== Supplied records
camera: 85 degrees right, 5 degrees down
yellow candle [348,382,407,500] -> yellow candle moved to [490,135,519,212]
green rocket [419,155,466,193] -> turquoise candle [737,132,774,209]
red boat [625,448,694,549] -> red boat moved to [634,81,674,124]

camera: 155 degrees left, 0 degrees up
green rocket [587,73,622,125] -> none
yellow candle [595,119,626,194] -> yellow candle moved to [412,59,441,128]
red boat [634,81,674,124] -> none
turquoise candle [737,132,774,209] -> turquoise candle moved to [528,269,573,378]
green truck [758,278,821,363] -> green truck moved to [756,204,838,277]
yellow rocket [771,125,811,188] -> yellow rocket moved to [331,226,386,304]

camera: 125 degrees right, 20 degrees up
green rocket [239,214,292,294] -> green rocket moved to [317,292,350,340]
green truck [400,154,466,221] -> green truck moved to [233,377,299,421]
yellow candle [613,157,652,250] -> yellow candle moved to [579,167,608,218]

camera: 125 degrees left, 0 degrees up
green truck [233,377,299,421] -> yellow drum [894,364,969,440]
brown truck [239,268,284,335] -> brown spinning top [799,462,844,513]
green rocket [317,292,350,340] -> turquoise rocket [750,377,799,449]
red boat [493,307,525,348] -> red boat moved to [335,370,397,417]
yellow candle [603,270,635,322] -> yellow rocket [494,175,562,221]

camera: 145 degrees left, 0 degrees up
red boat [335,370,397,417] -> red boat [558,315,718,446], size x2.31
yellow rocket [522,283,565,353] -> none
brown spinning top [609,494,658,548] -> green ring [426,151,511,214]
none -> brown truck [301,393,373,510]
====
What needs to be done:
Output the listing above exactly as it appears.

Answer box:
camera: 85 degrees right, 5 degrees down
yellow candle [348,382,407,500] -> yellow candle moved to [490,135,519,212]
green rocket [419,155,466,193] -> turquoise candle [737,132,774,209]
red boat [625,448,694,549] -> red boat moved to [634,81,674,124]

camera: 155 degrees left, 0 degrees up
green rocket [587,73,622,125] -> none
yellow candle [595,119,626,194] -> yellow candle moved to [412,59,441,128]
red boat [634,81,674,124] -> none
turquoise candle [737,132,774,209] -> turquoise candle moved to [528,269,573,378]
green truck [758,278,821,363] -> green truck moved to [756,204,838,277]
yellow rocket [771,125,811,188] -> yellow rocket moved to [331,226,386,304]

camera: 125 degrees right, 20 degrees up
green rocket [239,214,292,294] -> green rocket moved to [317,292,350,340]
green truck [400,154,466,221] -> green truck moved to [233,377,299,421]
yellow candle [613,157,652,250] -> yellow candle moved to [579,167,608,218]

camera: 125 degrees left, 0 degrees up
green truck [233,377,299,421] -> yellow drum [894,364,969,440]
brown truck [239,268,284,335] -> brown spinning top [799,462,844,513]
green rocket [317,292,350,340] -> turquoise rocket [750,377,799,449]
red boat [493,307,525,348] -> red boat moved to [335,370,397,417]
yellow candle [603,270,635,322] -> yellow rocket [494,175,562,221]

camera: 145 degrees left, 0 degrees up
red boat [335,370,397,417] -> red boat [558,315,718,446], size x2.31
yellow rocket [522,283,565,353] -> none
brown spinning top [609,494,658,548] -> green ring [426,151,511,214]
none -> brown truck [301,393,373,510]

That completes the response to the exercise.